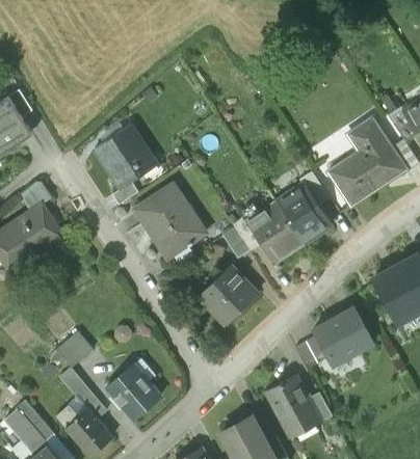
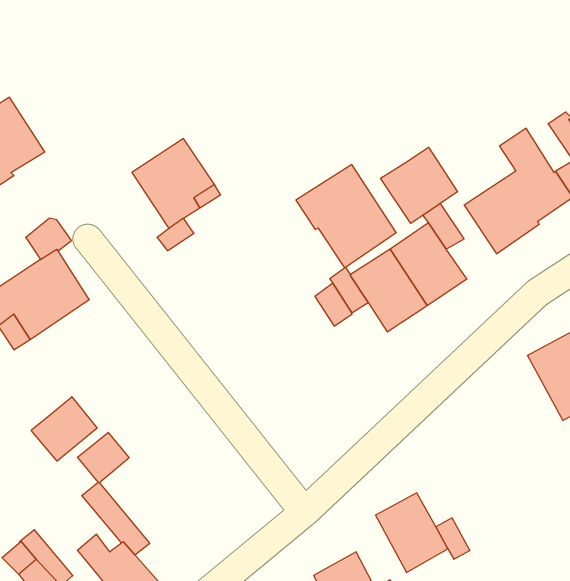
building: none -> [381,147,457,223]
building: [134,185,205,258] -> [296,165,396,268]
building: [198,266,258,325] -> none
building: none -> [31,397,97,461]
building: [313,307,373,366] -> none
building: [106,367,161,420] -> none

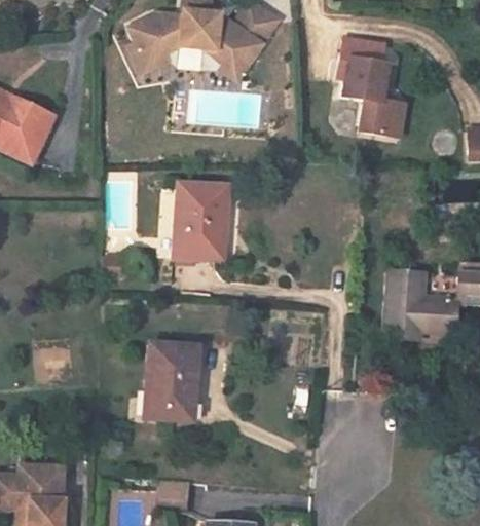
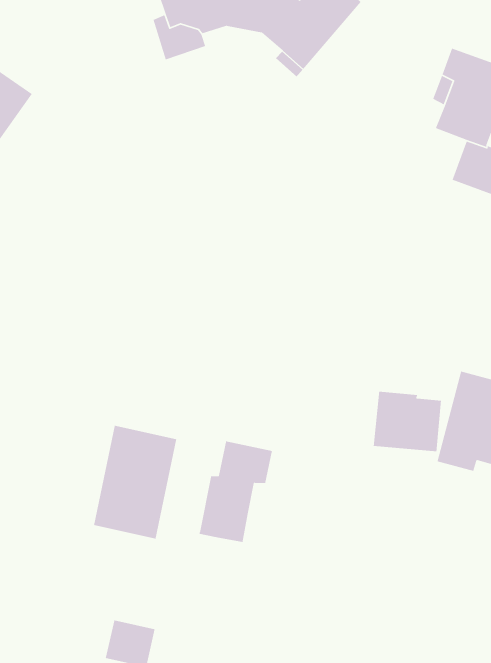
building: [172,185,227,260] -> none
building: none -> [373,391,442,452]
building: none -> [198,441,273,543]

> **Required work**:
Please repeat everything in the data above except the pictures, exactly as it reads.

> **Answer to this task**:
building: none -> [381,147,457,223]
building: [134,185,205,258] -> [296,165,396,268]
building: [198,266,258,325] -> none
building: none -> [31,397,97,461]
building: [313,307,373,366] -> none
building: [106,367,161,420] -> none

building: [172,185,227,260] -> none
building: none -> [373,391,442,452]
building: none -> [198,441,273,543]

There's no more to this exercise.